• _About this task_
Output the data below exactly, without images.

• _Records to use_

·····

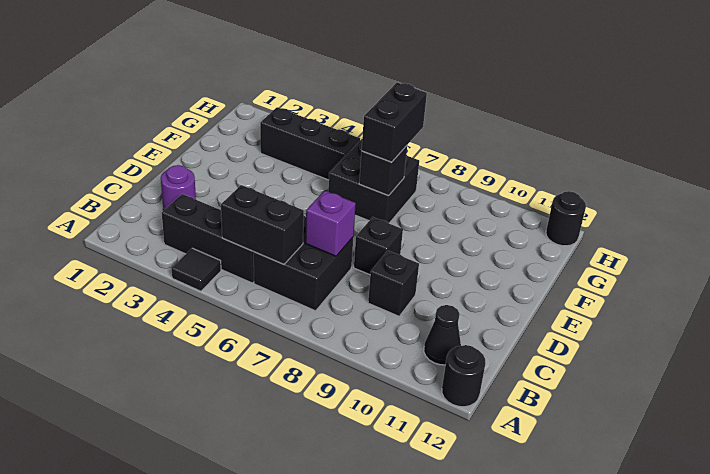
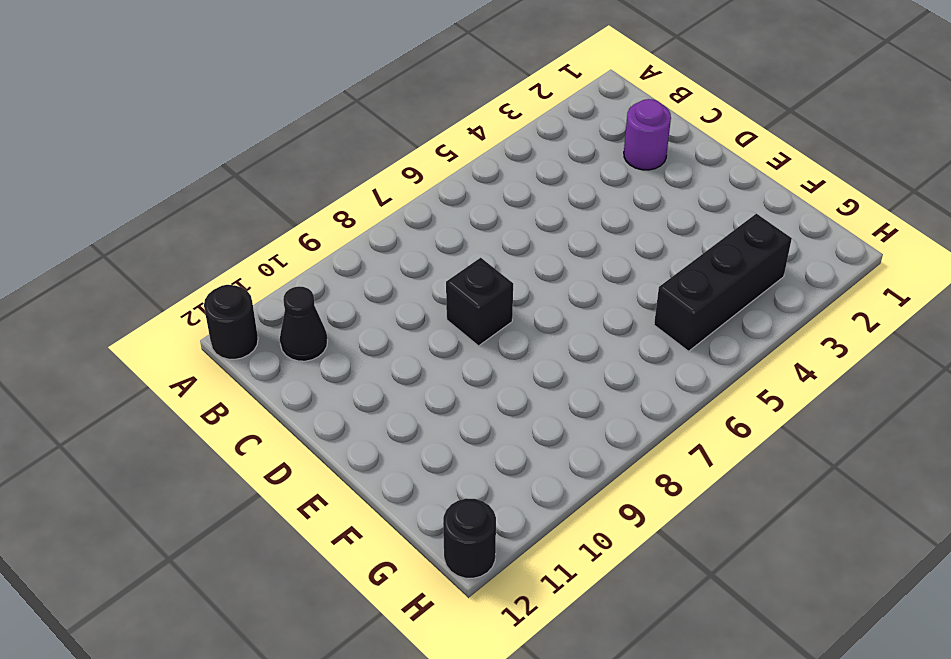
none -> black 1x1 tile [171,248,221,291]
none -> black 1x3 brick [162,194,254,283]
none -> black 2x2 brick [254,216,353,311]

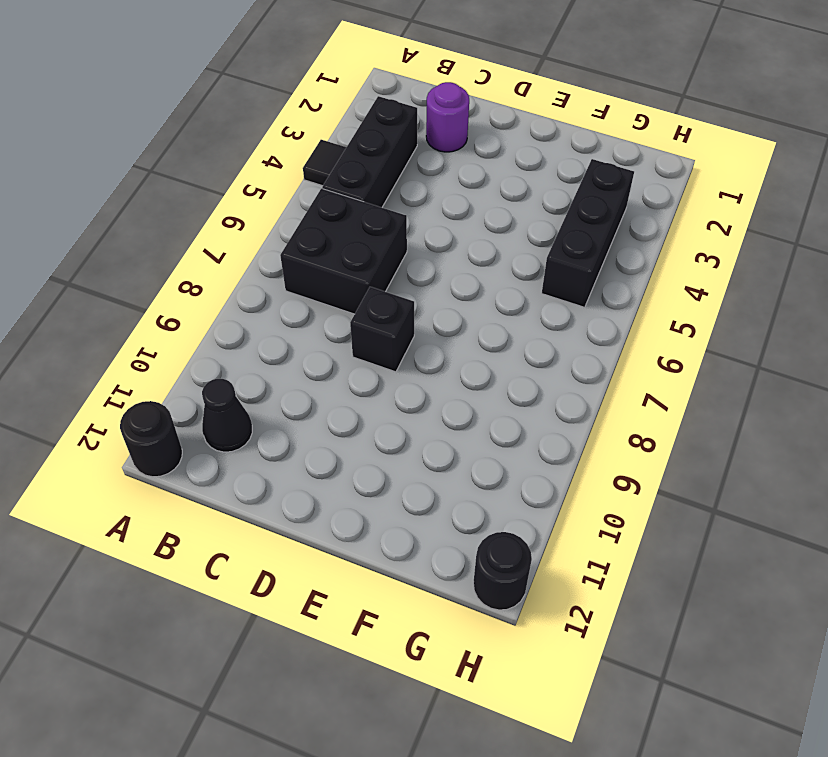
none -> black 1x1 brick [368,251,419,316]
none -> black 2x2 brick [328,139,419,223]
none -> black 1x2 brick [221,185,304,264]

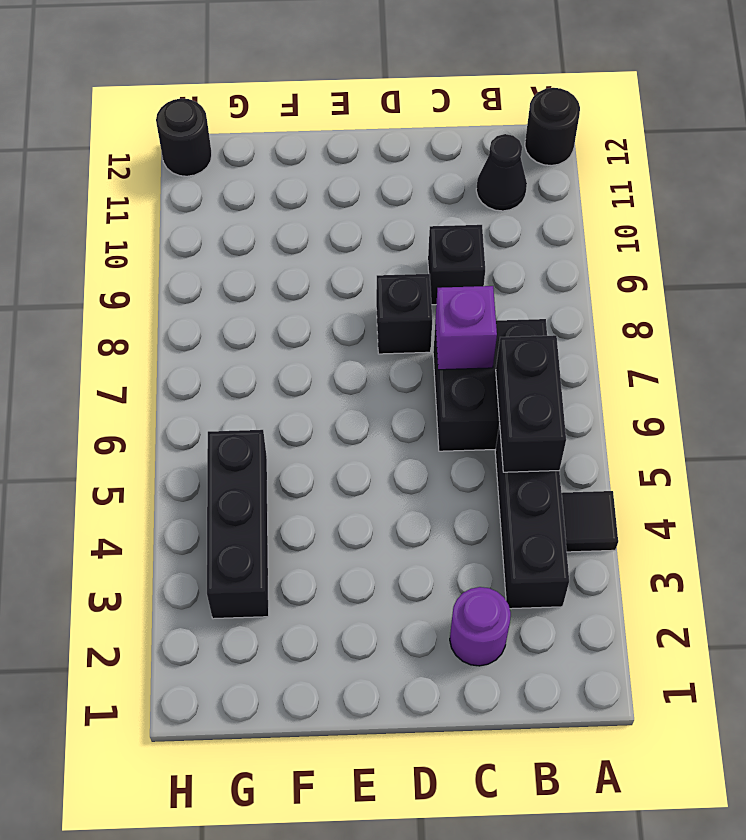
none -> black 2x2 brick [328,139,419,223]
none -> black 1x1 brick [359,146,407,196]
none -> black 1x2 brick [362,82,427,162]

·····

• _Answer to the exercise_
none -> black 1x1 tile [171,248,221,291]
none -> black 1x3 brick [162,194,254,283]
none -> black 2x2 brick [254,216,353,311]

none -> black 1x1 brick [368,251,419,316]
none -> black 2x2 brick [328,139,419,223]
none -> black 1x2 brick [221,185,304,264]

none -> black 2x2 brick [328,139,419,223]
none -> black 1x1 brick [359,146,407,196]
none -> black 1x2 brick [362,82,427,162]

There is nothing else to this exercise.